# [Work to complete]
The records follow. Filter them to the lines that hold "minus".

═══ Source records

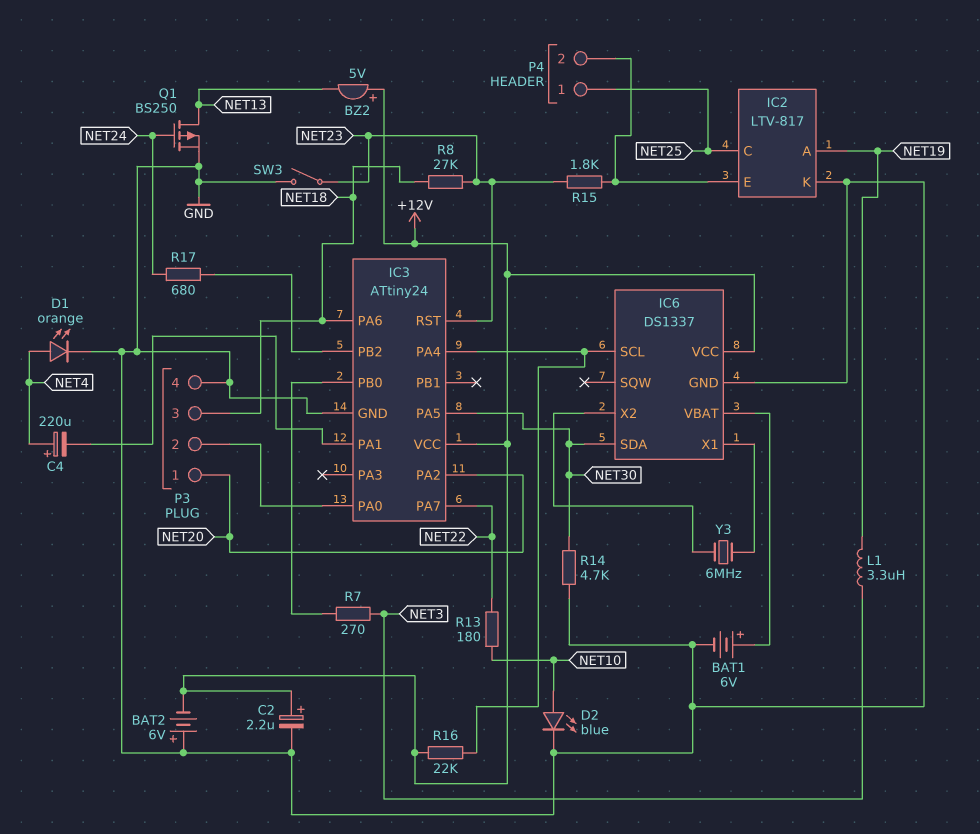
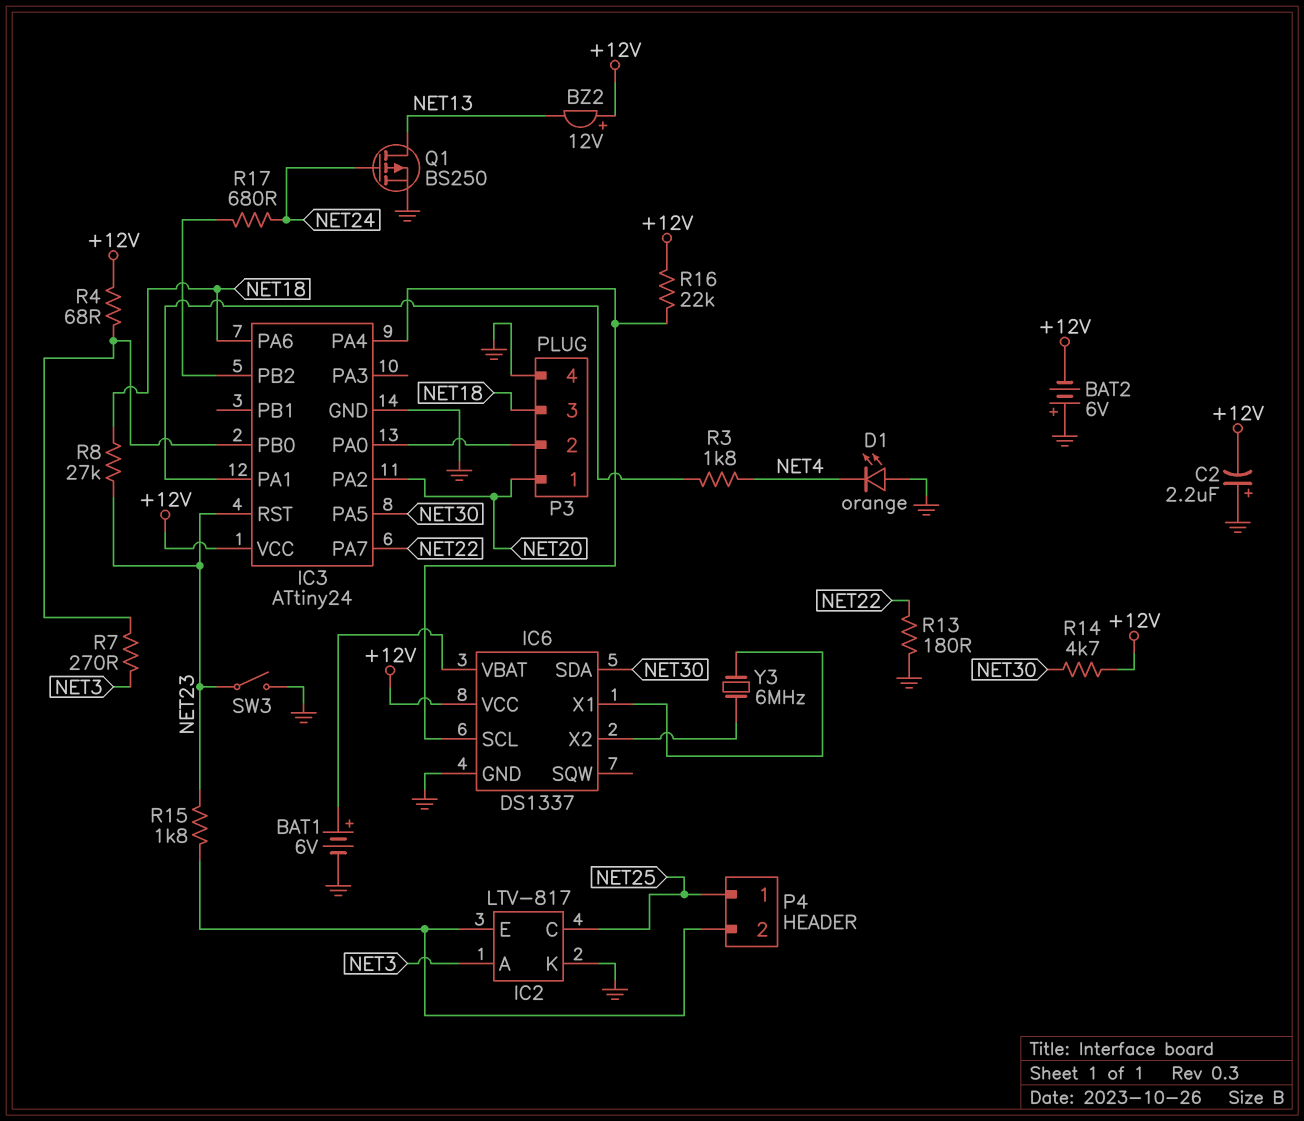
BZ2: buzzer 5V (plus +12V, minus NET13) -> buzzer 12V (plus +12V, minus NET13)
C2: 2.2uF (plus +12V, minus GND) -> 2.2uF (plus GND, minus +12V)
C4: 220uF (plus NET4, minus IC3/PA1) -> none
D1: LED orange (A NET4, K GND) -> LED orange (A GND, K NET4)
D2: LED blue (A NET10, K GND) -> none
IC2 pin A: NET19 -> NET3
L1: 3.3uH (NET3, NET19) -> none
R3: none -> 1.8k (IC3/PA1, NET4)
R4: none -> 68 (+12V, IC3/PB0)
R13: 180 (NET10, NET22) -> 180 (GND, NET22)
R14: 4.7k (GND, NET30) -> 4.7k (+12V, NET30)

══════

# [Exercise answer]
BZ2: buzzer 5V (plus +12V, minus NET13) -> buzzer 12V (plus +12V, minus NET13)
C2: 2.2uF (plus +12V, minus GND) -> 2.2uF (plus GND, minus +12V)
C4: 220uF (plus NET4, minus IC3/PA1) -> none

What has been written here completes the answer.